When the string "green" is part of a line in the data below, report the whole line.

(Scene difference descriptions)
════════════════════

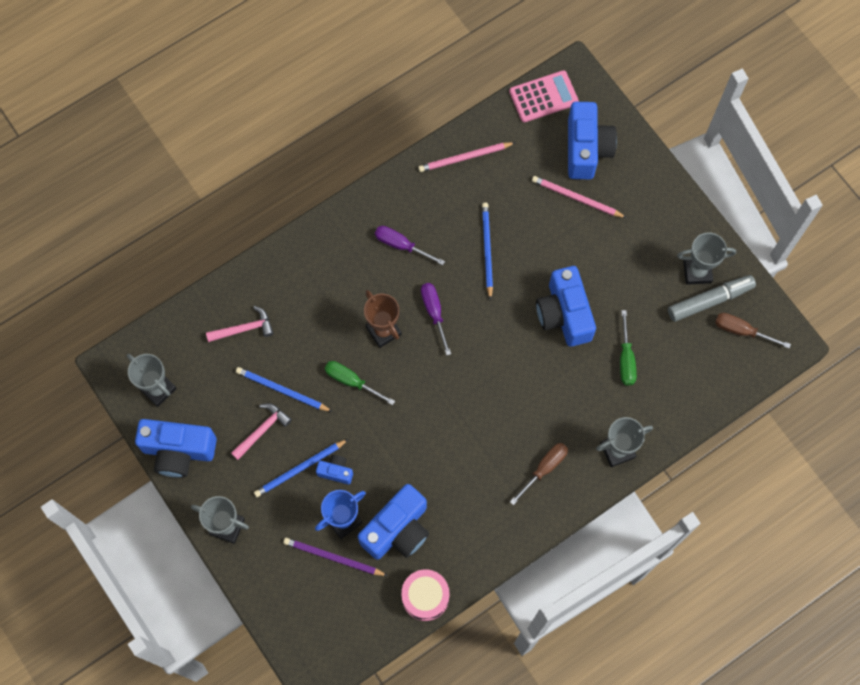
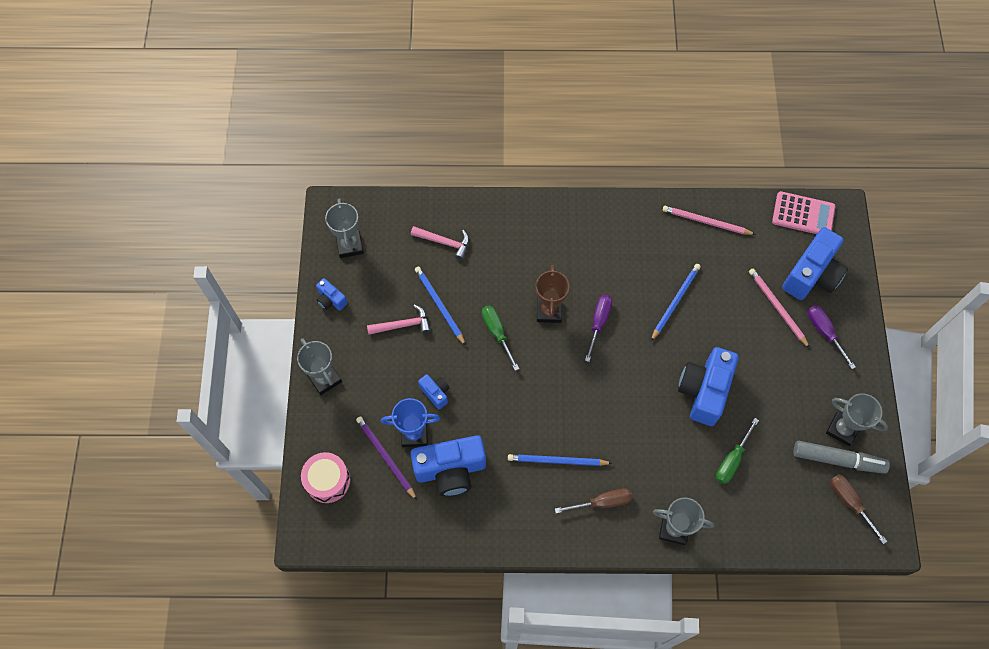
camera: 35 degrees right, 5 degrees down
(178, 451) = (331, 300): blue camera -> blue camera, size x0.48
(300, 469) = (410, 372): blue pencil -> blue pencil (557, 461)
(400, 245) = (608, 256): purple screwdriver -> purple screwdriver (824, 332)
(425, 597) = (434, 538): pink drum -> pink drum (327, 480)

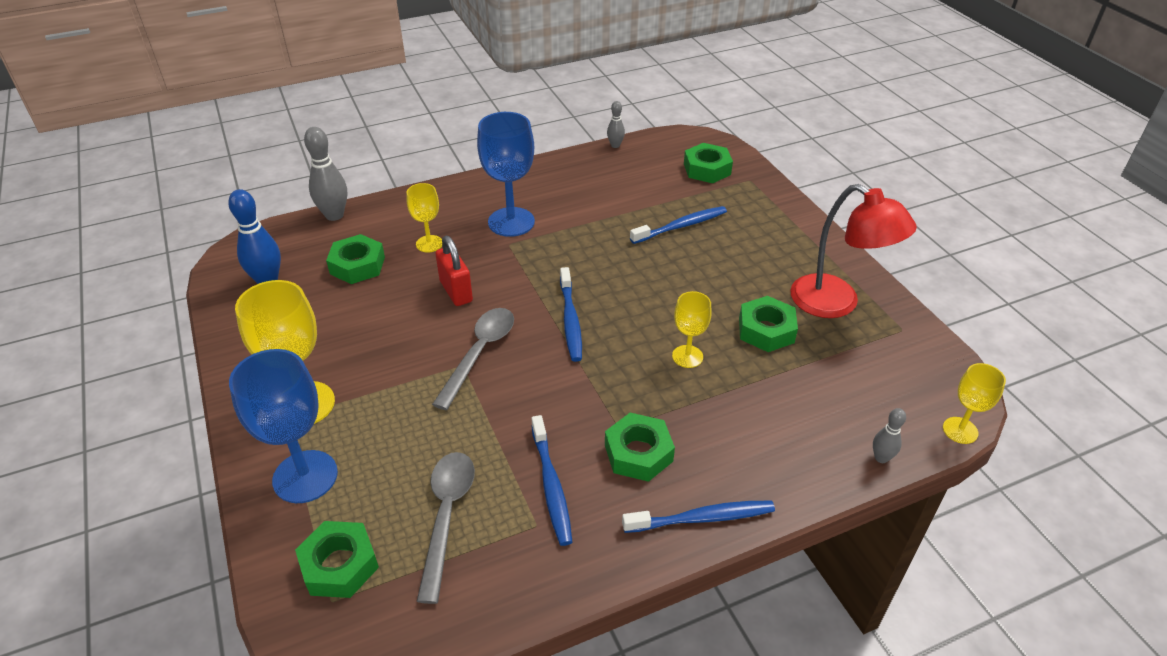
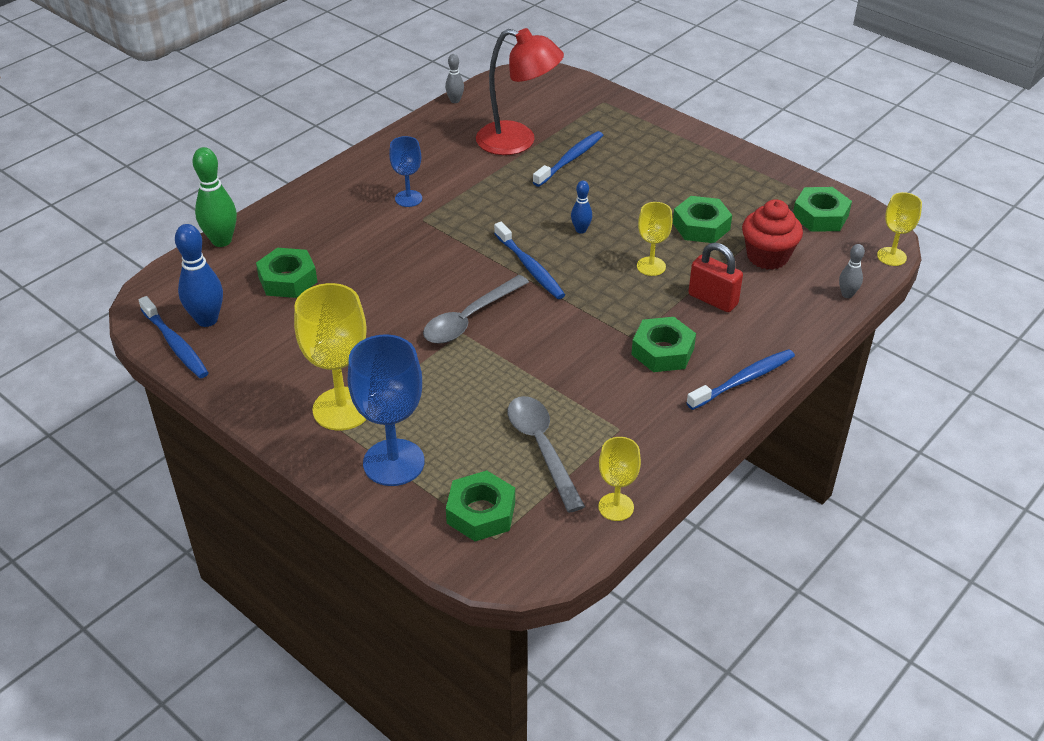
camera: 25 degrees left, 0 degrees up
(334, 215) = (221, 241): grey bowling pin -> green bowling pin
(429, 244) = (343, 240): yellow goblet -> yellow goblet (616, 507)
(456, 291) = (405, 274): red padlock -> red padlock (713, 300)
(479, 353) = (469, 318): grey spoon -> grey spoon turned 135 degrees counterclockwise
(511, 222) = (408, 198): blue goblet -> blue goblet, size x0.56
(551, 486) = (610, 398): blue toothbrush -> blue toothbrush (175, 344)
(644, 298) = (581, 230): none -> blue bowling pin
(707, 169) = (558, 101): green nut -> green nut (820, 216)
(816, 385) = (767, 256): none -> red cupcake
(836, 303) = (744, 188): red lamp -> red lamp (518, 141)

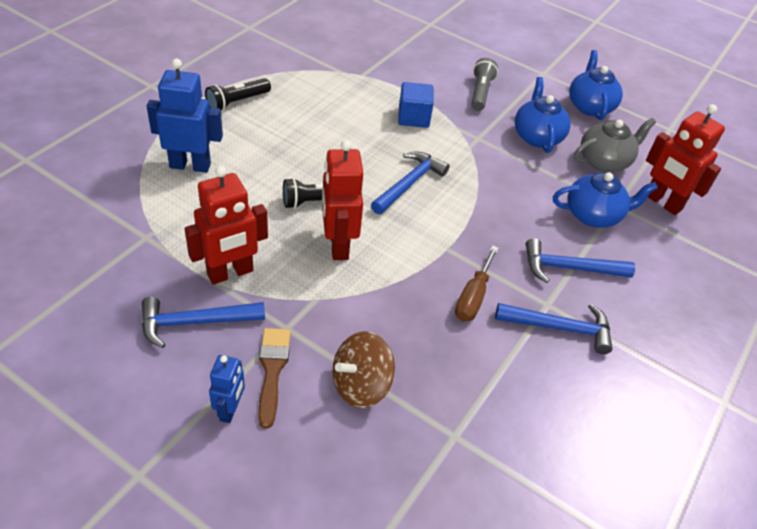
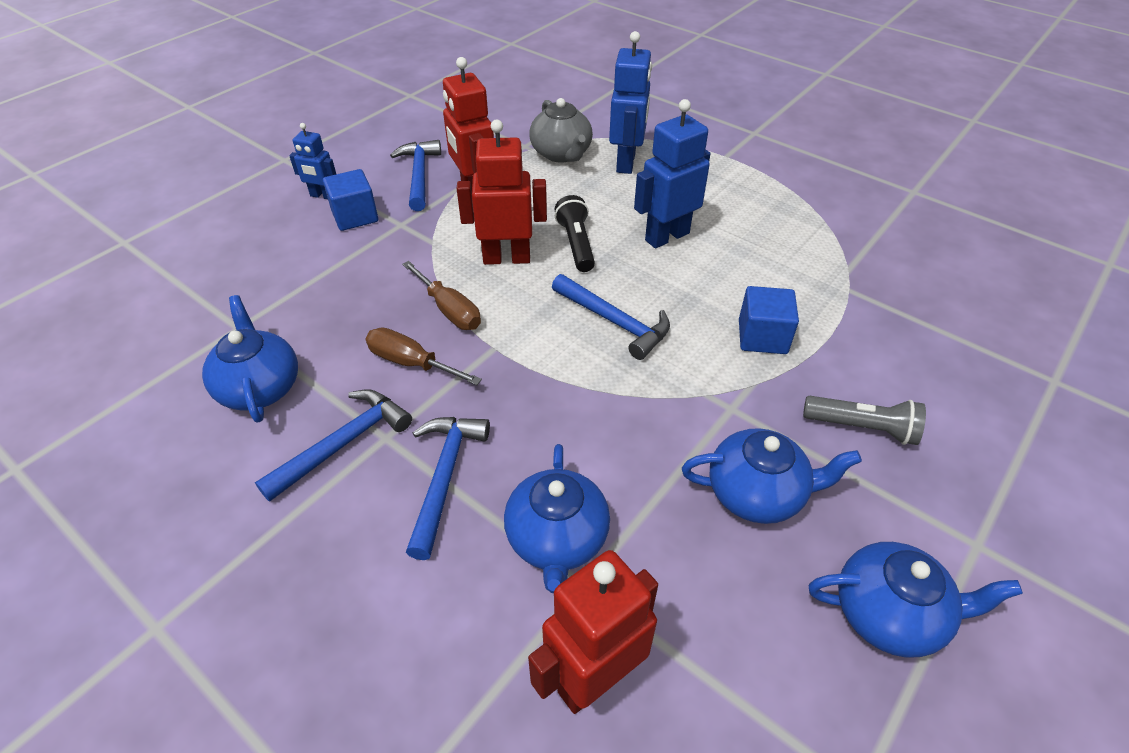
camera: 100 degrees right, 0 degrees up
(237, 102) = (744, 187): black flashlight -> none
(272, 370) = (355, 216): brown brush -> blue cube
(305, 150) = (666, 236): none -> blue robot
(361, 385) = (320, 268): brown spinning top -> none
(409, 278) = (449, 310): none -> brown screwdriver
(521, 396) = (260, 387): none -> blue teapot
(559, 328) = (343, 443): blue hammer -> blue hammer turned 150 degrees counterclockwise
(604, 161) = (706, 596): grey teapot -> grey teapot (561, 154)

════════════════════

_EXERCISE ANSWER_
(334, 215) = (221, 241): grey bowling pin -> green bowling pin
(707, 169) = (558, 101): green nut -> green nut (820, 216)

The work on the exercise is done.